▶ Data to use:
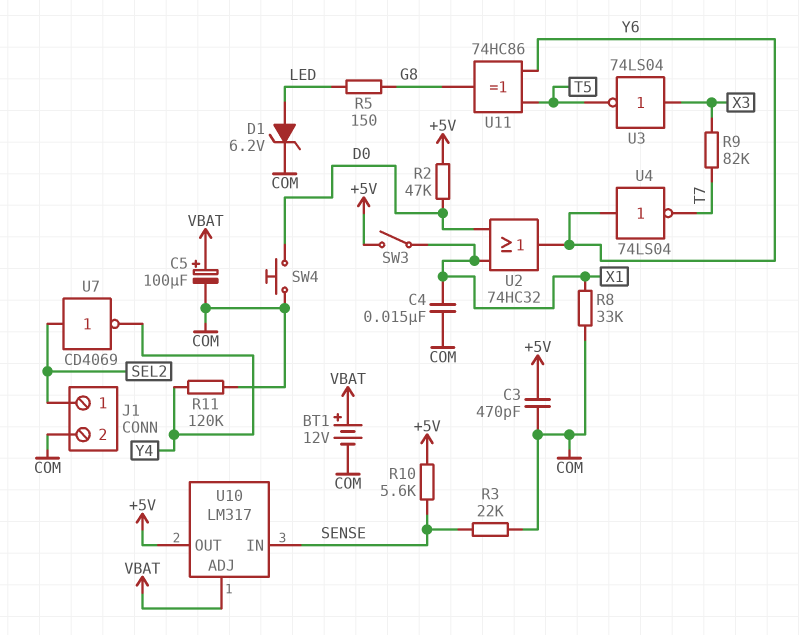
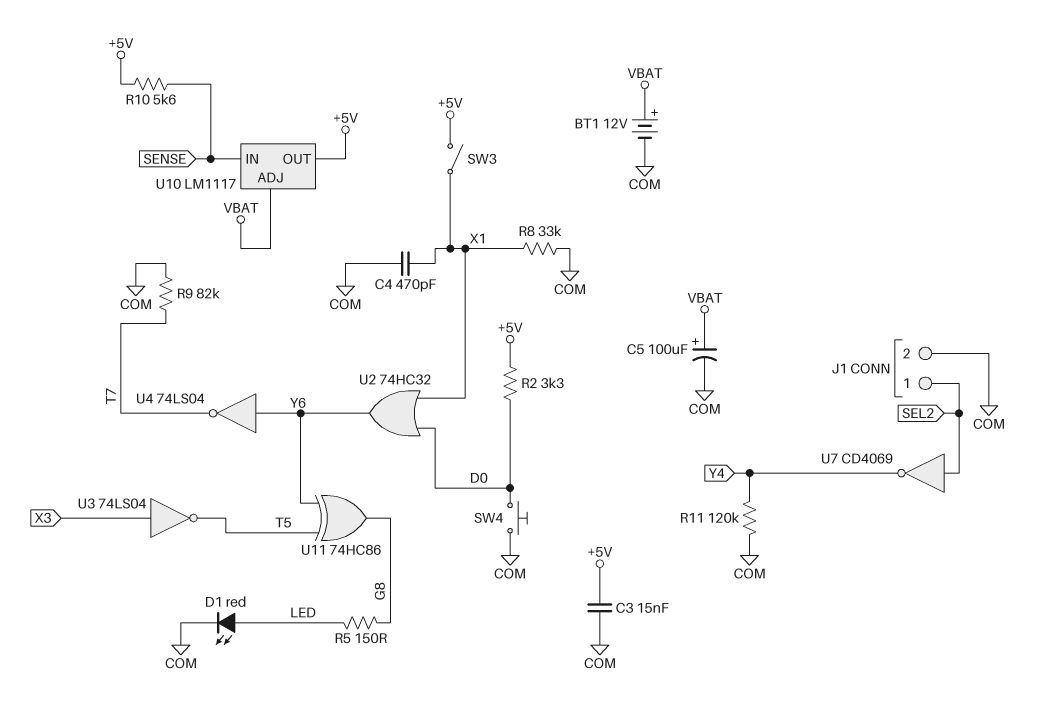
C3: 470pF (+5V, COM) -> 15nF (+5V, COM)
C4: 15nF (COM, X1) -> 470pF (COM, X1)
D1: zener 6.2V (A LED, K COM) -> LED red (A LED, K COM)
R2: 47k (+5V, D0) -> 3.3k (+5V, D0)
R3: 22k (COM, SENSE) -> none
R9: 82k (T7, X3) -> 82k (COM, T7)
U10: LM317 -> LM1117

▶ About this task: Set all of the records down once more, letter for letter, with the images removed.

▶ Answer to the problem:
C3: 470pF (+5V, COM) -> 15nF (+5V, COM)
C4: 15nF (COM, X1) -> 470pF (COM, X1)
D1: zener 6.2V (A LED, K COM) -> LED red (A LED, K COM)
R2: 47k (+5V, D0) -> 3.3k (+5V, D0)
R3: 22k (COM, SENSE) -> none
R9: 82k (T7, X3) -> 82k (COM, T7)
U10: LM317 -> LM1117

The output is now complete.